▸ WHAT YOU WILL DO: Take the lines below between the one holding "R5: 1.5k (U1/RXD, VS) -> 1.5k (U1/IO0, VS)" and the one holding "U4: OR 74LS32", inclusive, and copy them exactly. Add nothing.

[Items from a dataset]
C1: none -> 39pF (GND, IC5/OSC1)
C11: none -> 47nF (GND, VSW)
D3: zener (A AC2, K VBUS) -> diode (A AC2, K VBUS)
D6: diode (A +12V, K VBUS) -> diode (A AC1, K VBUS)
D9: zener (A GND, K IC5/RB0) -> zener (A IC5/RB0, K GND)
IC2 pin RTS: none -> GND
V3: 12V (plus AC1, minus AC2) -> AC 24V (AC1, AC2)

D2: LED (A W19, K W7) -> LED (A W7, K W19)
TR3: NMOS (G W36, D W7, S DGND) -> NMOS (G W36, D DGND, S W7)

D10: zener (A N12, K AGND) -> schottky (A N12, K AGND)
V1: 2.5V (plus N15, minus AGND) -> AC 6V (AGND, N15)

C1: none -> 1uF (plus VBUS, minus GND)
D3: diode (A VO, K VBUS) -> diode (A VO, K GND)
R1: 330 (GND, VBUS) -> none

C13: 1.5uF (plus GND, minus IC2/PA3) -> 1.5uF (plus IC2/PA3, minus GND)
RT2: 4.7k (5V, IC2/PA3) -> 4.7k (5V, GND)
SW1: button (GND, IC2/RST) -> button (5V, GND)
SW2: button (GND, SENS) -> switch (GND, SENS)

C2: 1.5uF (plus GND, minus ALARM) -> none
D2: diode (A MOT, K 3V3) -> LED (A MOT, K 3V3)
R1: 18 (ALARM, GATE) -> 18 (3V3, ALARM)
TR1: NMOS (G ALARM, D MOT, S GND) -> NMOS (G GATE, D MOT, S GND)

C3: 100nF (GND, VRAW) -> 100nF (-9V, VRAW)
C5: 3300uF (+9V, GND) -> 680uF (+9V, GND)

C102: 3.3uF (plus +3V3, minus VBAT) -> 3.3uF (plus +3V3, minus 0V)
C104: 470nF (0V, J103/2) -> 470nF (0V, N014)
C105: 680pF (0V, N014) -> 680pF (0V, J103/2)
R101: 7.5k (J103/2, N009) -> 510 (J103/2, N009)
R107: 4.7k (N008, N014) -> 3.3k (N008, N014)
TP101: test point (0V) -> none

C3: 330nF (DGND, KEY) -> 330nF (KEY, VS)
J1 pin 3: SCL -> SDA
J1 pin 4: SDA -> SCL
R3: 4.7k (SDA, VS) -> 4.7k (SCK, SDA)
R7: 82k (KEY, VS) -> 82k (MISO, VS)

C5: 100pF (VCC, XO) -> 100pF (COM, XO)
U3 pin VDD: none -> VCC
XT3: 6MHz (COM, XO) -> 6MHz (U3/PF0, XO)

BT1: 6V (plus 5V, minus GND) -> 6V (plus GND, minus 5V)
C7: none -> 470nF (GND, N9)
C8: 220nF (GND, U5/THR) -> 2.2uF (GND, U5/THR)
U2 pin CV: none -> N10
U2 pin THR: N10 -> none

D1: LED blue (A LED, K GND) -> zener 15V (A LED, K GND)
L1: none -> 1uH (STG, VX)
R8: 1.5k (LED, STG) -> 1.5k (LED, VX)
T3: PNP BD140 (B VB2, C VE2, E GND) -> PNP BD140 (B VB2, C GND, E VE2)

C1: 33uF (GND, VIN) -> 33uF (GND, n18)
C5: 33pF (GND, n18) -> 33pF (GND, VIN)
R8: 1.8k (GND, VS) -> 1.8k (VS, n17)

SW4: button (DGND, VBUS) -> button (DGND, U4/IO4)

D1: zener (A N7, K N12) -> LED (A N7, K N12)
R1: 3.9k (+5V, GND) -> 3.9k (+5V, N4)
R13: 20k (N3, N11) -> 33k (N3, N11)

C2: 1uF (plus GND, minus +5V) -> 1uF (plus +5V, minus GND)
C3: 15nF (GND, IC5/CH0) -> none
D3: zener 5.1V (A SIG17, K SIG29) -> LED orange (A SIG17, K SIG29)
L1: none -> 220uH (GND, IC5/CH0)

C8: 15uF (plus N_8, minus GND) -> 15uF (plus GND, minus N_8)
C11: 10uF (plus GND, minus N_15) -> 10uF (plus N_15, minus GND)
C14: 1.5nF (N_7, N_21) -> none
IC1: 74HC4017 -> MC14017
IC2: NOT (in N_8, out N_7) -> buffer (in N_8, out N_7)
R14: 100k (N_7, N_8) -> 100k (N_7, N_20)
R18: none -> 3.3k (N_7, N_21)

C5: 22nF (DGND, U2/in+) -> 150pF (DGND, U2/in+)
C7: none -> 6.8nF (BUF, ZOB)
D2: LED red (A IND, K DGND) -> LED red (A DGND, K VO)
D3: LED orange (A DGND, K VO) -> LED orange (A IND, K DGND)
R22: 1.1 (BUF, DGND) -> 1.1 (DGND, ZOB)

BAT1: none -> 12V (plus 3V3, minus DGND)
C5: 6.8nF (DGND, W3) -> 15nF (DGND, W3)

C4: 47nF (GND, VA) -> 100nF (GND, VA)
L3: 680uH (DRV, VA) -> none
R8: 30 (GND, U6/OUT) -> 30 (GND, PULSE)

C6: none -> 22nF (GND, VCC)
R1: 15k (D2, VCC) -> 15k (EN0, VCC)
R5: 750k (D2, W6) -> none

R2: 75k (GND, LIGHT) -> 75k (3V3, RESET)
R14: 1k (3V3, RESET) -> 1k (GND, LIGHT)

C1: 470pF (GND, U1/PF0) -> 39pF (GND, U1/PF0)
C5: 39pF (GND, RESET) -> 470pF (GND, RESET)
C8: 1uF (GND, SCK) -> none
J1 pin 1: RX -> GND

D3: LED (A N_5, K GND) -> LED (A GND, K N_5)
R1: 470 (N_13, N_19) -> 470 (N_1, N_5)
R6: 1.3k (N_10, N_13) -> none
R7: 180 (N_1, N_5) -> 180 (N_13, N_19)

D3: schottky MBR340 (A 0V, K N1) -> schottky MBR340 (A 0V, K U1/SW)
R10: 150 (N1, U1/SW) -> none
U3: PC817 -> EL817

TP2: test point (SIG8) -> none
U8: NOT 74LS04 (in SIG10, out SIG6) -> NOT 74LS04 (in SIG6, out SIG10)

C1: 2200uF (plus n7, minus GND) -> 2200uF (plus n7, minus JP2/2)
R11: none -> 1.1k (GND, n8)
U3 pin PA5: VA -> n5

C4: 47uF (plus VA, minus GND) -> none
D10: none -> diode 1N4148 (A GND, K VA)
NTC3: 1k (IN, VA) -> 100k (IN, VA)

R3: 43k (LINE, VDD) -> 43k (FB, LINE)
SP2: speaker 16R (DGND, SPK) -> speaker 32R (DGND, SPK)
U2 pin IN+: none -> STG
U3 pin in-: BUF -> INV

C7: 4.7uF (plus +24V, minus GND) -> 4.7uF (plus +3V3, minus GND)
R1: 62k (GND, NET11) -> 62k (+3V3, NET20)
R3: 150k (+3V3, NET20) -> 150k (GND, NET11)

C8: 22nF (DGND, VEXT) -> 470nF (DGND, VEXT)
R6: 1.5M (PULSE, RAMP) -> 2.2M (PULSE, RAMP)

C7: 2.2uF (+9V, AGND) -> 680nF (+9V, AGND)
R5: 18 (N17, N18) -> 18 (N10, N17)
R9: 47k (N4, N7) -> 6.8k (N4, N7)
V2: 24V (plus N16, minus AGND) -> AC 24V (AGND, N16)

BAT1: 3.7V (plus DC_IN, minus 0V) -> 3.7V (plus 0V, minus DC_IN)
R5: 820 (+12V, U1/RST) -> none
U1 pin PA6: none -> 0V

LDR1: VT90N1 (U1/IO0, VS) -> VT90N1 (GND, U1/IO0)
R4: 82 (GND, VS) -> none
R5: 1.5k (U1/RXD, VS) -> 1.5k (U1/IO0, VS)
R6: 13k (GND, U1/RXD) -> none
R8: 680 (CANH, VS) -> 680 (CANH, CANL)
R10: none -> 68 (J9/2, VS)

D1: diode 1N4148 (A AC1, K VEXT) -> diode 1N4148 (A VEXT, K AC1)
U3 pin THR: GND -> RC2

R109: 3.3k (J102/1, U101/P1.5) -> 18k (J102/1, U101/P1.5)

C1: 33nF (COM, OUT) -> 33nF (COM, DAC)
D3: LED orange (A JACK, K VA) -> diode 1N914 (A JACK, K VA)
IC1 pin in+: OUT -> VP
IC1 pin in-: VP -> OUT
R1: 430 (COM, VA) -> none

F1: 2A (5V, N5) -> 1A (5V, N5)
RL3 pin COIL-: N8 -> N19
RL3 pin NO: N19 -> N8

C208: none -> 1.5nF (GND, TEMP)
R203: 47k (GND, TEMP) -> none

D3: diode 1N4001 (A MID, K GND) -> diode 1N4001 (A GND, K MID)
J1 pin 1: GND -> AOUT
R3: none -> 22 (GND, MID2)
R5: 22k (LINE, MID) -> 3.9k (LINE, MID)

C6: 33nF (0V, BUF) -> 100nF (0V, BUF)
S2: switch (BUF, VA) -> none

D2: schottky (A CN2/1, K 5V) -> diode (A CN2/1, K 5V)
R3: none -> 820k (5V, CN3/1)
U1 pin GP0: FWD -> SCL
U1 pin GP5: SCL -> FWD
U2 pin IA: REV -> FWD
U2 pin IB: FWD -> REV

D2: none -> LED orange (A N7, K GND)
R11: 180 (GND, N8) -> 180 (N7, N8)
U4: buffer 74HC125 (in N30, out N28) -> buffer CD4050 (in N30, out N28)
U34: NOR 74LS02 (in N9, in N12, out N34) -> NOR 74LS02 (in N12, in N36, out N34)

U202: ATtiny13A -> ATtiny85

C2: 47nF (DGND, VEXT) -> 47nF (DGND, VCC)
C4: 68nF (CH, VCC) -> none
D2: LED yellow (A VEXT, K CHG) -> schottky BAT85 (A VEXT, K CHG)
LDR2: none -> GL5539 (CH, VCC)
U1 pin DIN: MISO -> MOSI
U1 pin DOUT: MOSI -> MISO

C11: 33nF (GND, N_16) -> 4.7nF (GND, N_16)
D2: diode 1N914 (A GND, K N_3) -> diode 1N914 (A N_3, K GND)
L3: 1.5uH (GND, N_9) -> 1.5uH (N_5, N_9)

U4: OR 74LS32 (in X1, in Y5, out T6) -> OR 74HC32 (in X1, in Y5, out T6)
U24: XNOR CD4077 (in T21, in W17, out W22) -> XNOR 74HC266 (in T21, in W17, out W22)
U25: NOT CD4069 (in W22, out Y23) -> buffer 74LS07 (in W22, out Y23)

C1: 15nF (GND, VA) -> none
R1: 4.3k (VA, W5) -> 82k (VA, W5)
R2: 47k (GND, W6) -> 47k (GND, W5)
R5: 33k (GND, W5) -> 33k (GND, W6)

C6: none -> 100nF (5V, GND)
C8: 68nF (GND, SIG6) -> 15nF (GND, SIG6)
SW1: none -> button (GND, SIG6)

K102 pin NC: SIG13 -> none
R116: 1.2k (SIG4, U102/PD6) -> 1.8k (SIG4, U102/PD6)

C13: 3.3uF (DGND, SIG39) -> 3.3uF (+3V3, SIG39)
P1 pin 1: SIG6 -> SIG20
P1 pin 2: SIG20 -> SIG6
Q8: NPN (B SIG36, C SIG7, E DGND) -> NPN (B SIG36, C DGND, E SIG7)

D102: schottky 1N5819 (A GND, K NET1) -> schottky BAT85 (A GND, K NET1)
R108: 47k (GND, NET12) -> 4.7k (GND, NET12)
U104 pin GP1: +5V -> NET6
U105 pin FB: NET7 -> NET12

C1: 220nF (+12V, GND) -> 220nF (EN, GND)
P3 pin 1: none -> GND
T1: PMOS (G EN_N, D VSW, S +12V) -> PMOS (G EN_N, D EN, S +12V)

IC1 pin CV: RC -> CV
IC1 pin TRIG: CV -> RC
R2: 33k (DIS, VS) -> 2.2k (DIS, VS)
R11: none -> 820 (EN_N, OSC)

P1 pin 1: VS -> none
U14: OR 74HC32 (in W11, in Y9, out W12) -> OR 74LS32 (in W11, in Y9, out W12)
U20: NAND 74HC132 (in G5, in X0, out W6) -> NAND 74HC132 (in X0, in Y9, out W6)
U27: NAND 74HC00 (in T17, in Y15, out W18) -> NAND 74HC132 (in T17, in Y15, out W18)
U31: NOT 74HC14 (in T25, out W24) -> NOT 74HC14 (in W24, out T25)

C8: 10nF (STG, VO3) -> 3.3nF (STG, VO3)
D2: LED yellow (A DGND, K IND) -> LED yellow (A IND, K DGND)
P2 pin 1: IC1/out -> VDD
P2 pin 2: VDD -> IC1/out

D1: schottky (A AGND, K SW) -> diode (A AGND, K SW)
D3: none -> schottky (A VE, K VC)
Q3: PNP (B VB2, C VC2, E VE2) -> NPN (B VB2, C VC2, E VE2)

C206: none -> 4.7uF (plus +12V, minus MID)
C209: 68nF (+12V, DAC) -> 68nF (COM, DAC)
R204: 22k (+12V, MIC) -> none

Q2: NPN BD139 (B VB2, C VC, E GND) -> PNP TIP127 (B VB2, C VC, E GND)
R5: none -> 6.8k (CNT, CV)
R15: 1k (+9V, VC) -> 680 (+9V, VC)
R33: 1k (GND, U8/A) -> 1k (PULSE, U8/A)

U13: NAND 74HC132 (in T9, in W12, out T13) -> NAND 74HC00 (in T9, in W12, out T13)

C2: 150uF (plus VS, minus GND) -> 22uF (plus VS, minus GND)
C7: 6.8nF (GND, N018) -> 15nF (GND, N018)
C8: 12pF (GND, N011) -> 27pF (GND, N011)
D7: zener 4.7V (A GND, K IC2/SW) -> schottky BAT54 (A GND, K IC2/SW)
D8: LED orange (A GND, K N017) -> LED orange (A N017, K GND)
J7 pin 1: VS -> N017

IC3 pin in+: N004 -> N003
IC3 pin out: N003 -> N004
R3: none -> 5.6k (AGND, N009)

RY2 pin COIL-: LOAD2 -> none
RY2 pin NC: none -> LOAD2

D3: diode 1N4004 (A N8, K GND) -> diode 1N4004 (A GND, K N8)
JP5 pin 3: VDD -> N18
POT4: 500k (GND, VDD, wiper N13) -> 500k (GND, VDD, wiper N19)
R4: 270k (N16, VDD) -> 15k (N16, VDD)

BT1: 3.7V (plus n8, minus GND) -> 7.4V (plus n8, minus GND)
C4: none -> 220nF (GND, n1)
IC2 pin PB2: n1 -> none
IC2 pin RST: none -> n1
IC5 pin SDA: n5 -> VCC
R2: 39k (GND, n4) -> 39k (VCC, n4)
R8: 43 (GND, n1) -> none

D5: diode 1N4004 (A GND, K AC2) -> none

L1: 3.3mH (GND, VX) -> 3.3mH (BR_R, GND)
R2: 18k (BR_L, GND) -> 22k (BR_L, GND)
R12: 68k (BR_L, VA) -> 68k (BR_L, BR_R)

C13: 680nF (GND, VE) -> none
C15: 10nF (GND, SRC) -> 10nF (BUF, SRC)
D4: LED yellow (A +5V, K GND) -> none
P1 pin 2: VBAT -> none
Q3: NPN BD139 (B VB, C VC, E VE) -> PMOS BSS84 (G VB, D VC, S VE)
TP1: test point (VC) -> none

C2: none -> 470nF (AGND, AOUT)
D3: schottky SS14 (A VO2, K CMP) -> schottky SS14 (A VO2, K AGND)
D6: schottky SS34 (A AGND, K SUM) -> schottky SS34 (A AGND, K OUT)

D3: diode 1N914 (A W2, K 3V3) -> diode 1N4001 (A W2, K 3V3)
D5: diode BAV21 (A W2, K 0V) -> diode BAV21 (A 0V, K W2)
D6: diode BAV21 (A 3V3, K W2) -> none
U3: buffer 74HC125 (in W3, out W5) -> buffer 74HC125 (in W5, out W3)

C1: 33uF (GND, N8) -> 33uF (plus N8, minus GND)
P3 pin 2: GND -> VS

▸ ANSWER:
R5: 1.5k (U1/RXD, VS) -> 1.5k (U1/IO0, VS)
R6: 13k (GND, U1/RXD) -> none
R8: 680 (CANH, VS) -> 680 (CANH, CANL)
R10: none -> 68 (J9/2, VS)

D1: diode 1N4148 (A AC1, K VEXT) -> diode 1N4148 (A VEXT, K AC1)
U3 pin THR: GND -> RC2

R109: 3.3k (J102/1, U101/P1.5) -> 18k (J102/1, U101/P1.5)

C1: 33nF (COM, OUT) -> 33nF (COM, DAC)
D3: LED orange (A JACK, K VA) -> diode 1N914 (A JACK, K VA)
IC1 pin in+: OUT -> VP
IC1 pin in-: VP -> OUT
R1: 430 (COM, VA) -> none

F1: 2A (5V, N5) -> 1A (5V, N5)
RL3 pin COIL-: N8 -> N19
RL3 pin NO: N19 -> N8

C208: none -> 1.5nF (GND, TEMP)
R203: 47k (GND, TEMP) -> none

D3: diode 1N4001 (A MID, K GND) -> diode 1N4001 (A GND, K MID)
J1 pin 1: GND -> AOUT
R3: none -> 22 (GND, MID2)
R5: 22k (LINE, MID) -> 3.9k (LINE, MID)

C6: 33nF (0V, BUF) -> 100nF (0V, BUF)
S2: switch (BUF, VA) -> none

D2: schottky (A CN2/1, K 5V) -> diode (A CN2/1, K 5V)
R3: none -> 820k (5V, CN3/1)
U1 pin GP0: FWD -> SCL
U1 pin GP5: SCL -> FWD
U2 pin IA: REV -> FWD
U2 pin IB: FWD -> REV

D2: none -> LED orange (A N7, K GND)
R11: 180 (GND, N8) -> 180 (N7, N8)
U4: buffer 74HC125 (in N30, out N28) -> buffer CD4050 (in N30, out N28)
U34: NOR 74LS02 (in N9, in N12, out N34) -> NOR 74LS02 (in N12, in N36, out N34)

U202: ATtiny13A -> ATtiny85

C2: 47nF (DGND, VEXT) -> 47nF (DGND, VCC)
C4: 68nF (CH, VCC) -> none
D2: LED yellow (A VEXT, K CHG) -> schottky BAT85 (A VEXT, K CHG)
LDR2: none -> GL5539 (CH, VCC)
U1 pin DIN: MISO -> MOSI
U1 pin DOUT: MOSI -> MISO

C11: 33nF (GND, N_16) -> 4.7nF (GND, N_16)
D2: diode 1N914 (A GND, K N_3) -> diode 1N914 (A N_3, K GND)
L3: 1.5uH (GND, N_9) -> 1.5uH (N_5, N_9)

U4: OR 74LS32 (in X1, in Y5, out T6) -> OR 74HC32 (in X1, in Y5, out T6)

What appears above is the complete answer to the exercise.